_Requirement_
Give again, word for word, every line below from the one that has "first_place: [284, 194]" through the one that has "new: leaf-green_cylinder_shape", both included, and no others.

_Source records_
* * *
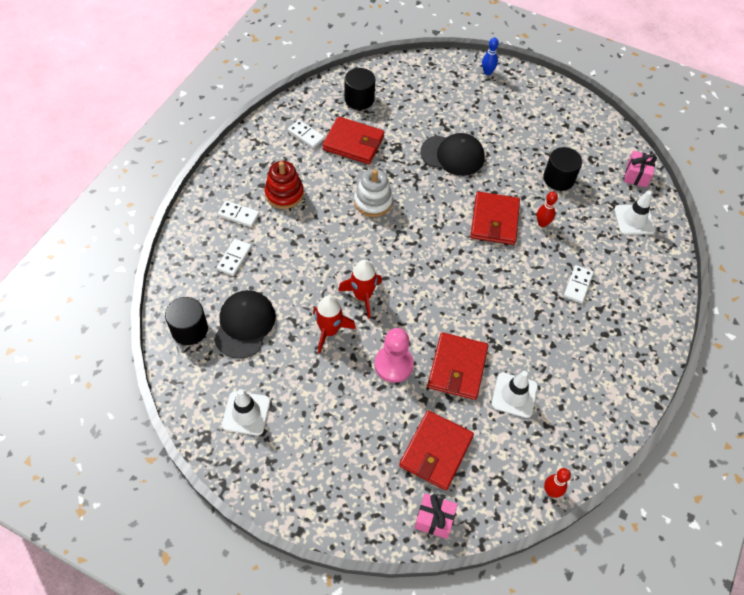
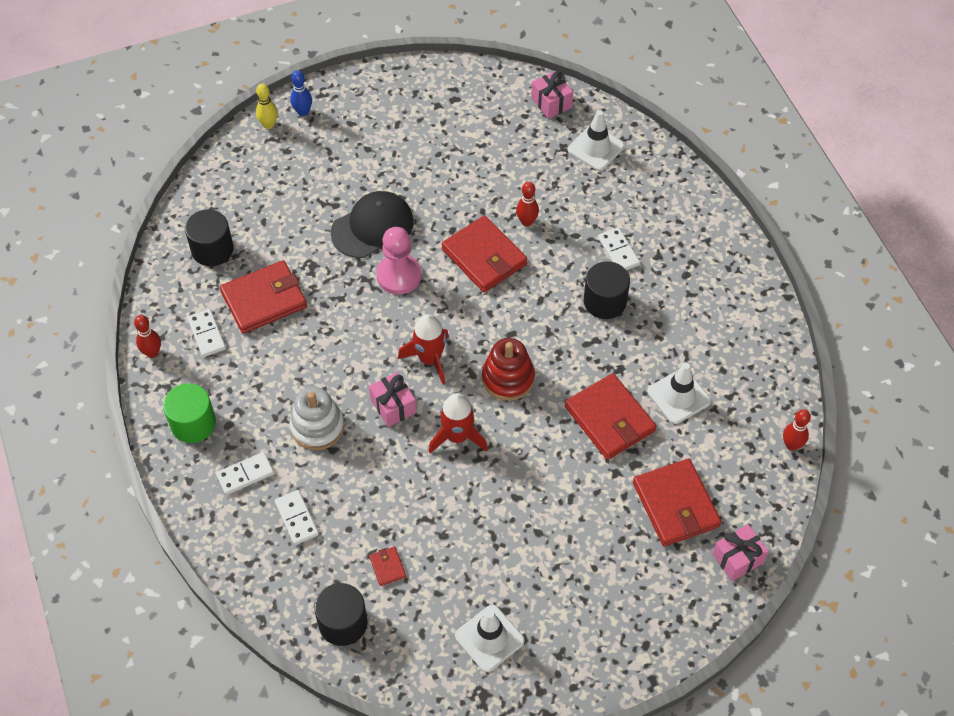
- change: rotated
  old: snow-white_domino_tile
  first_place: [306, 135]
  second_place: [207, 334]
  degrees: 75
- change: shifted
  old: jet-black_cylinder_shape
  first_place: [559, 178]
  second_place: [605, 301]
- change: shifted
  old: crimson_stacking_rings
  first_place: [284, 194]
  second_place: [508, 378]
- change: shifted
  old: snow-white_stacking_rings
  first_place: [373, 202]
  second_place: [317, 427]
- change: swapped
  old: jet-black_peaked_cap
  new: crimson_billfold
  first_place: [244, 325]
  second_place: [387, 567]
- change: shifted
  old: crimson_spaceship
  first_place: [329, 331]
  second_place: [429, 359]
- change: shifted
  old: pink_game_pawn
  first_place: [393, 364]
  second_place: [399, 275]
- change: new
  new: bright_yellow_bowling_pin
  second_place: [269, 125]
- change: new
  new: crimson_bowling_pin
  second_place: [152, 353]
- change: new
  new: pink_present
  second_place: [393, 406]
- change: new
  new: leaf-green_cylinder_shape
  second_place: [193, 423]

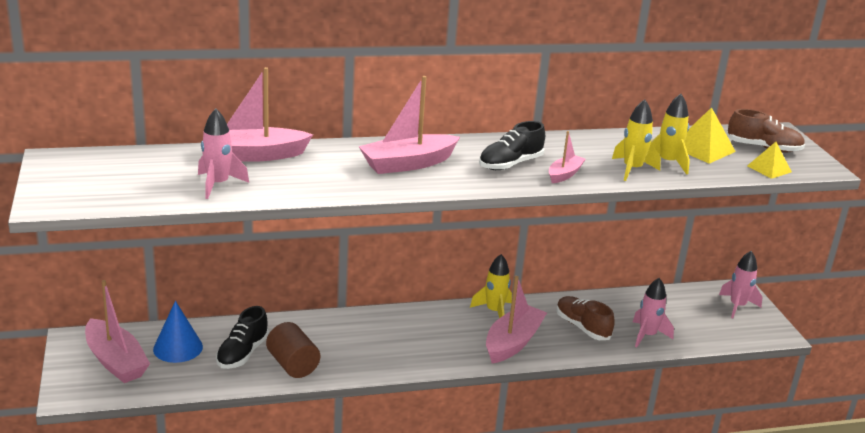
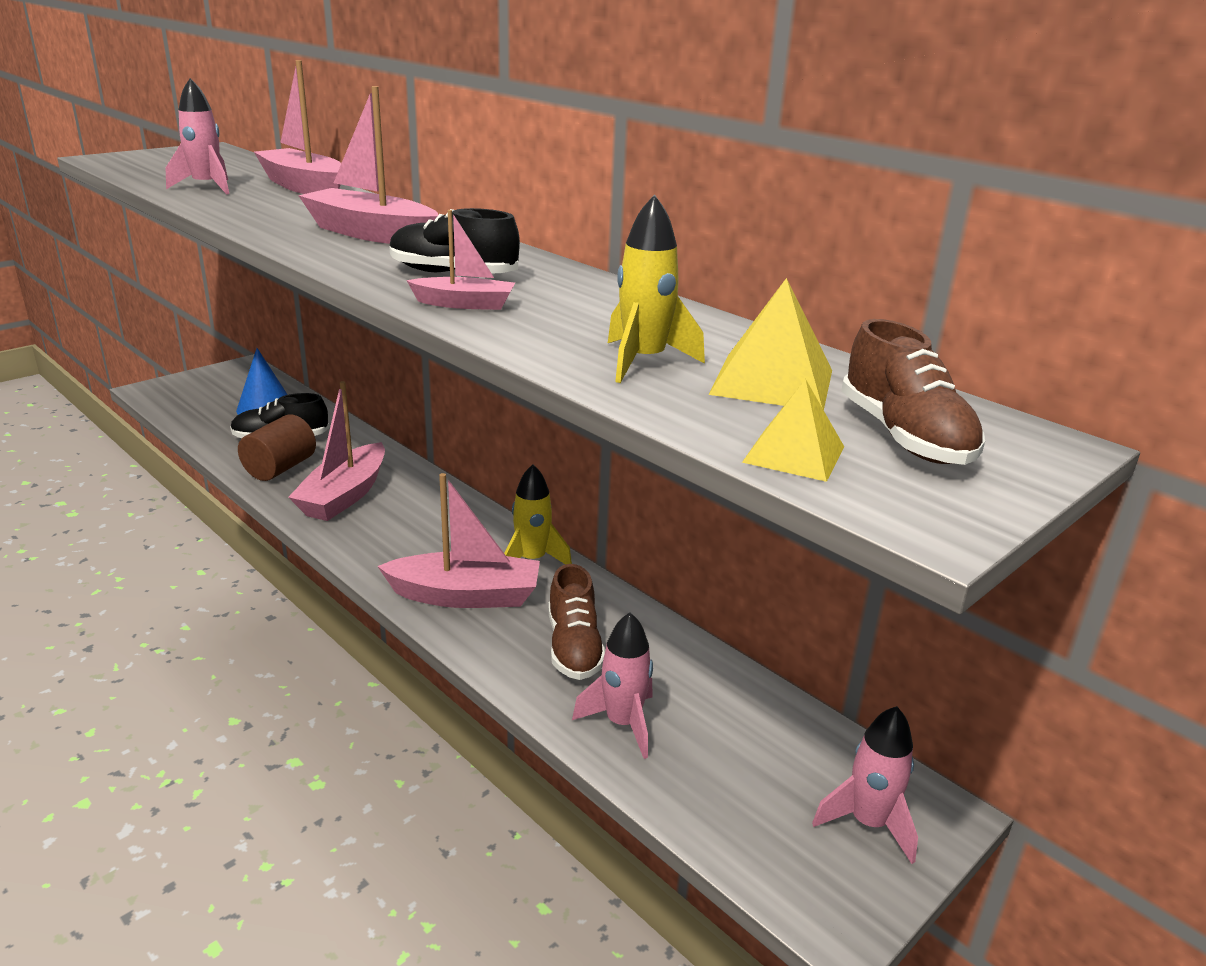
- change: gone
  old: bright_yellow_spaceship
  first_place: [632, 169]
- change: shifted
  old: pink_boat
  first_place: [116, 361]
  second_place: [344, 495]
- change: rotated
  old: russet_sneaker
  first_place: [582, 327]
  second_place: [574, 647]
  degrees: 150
* * *
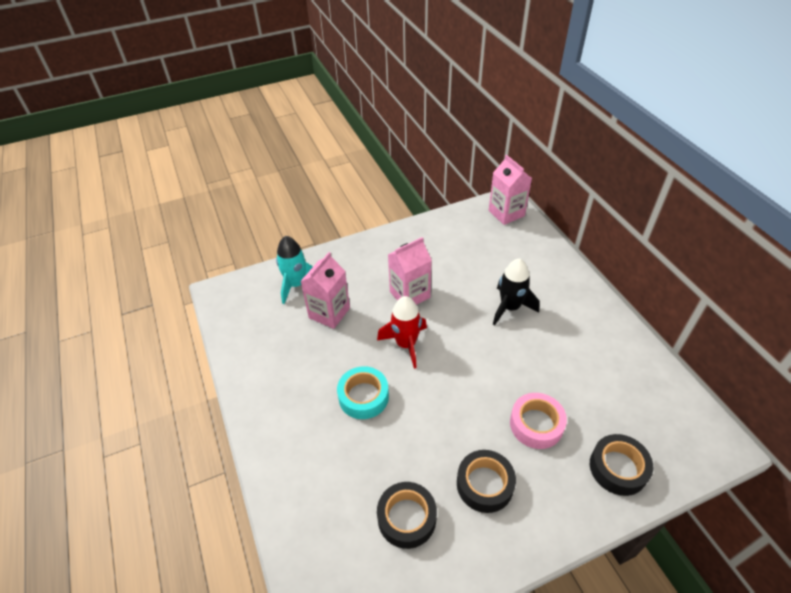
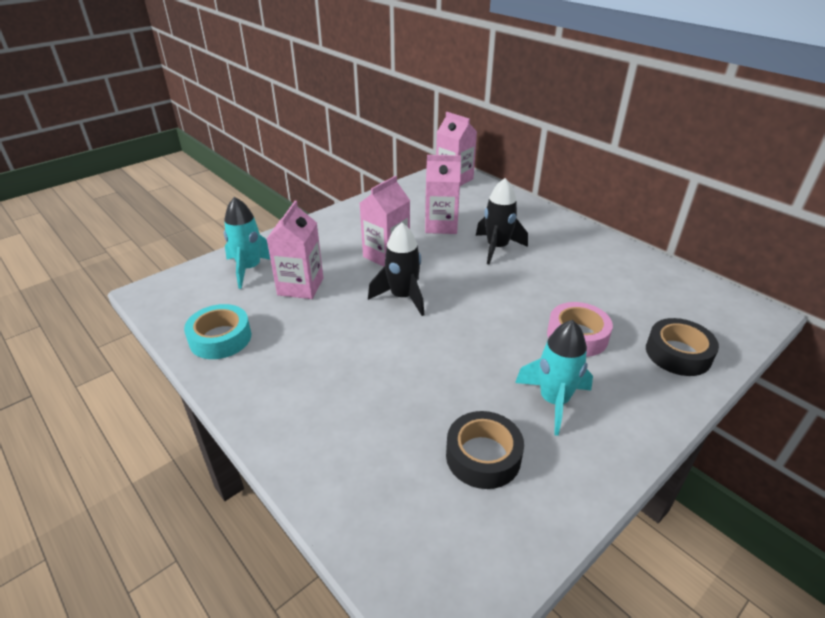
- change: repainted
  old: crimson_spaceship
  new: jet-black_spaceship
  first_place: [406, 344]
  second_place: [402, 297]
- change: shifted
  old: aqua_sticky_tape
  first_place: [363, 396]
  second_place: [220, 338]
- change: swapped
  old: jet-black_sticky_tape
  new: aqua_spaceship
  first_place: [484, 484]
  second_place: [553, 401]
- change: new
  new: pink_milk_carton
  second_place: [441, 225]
* * *
_Exercise response_
  first_place: [284, 194]
  second_place: [508, 378]
- change: shifted
  old: snow-white_stacking_rings
  first_place: [373, 202]
  second_place: [317, 427]
- change: swapped
  old: jet-black_peaked_cap
  new: crimson_billfold
  first_place: [244, 325]
  second_place: [387, 567]
- change: shifted
  old: crimson_spaceship
  first_place: [329, 331]
  second_place: [429, 359]
- change: shifted
  old: pink_game_pawn
  first_place: [393, 364]
  second_place: [399, 275]
- change: new
  new: bright_yellow_bowling_pin
  second_place: [269, 125]
- change: new
  new: crimson_bowling_pin
  second_place: [152, 353]
- change: new
  new: pink_present
  second_place: [393, 406]
- change: new
  new: leaf-green_cylinder_shape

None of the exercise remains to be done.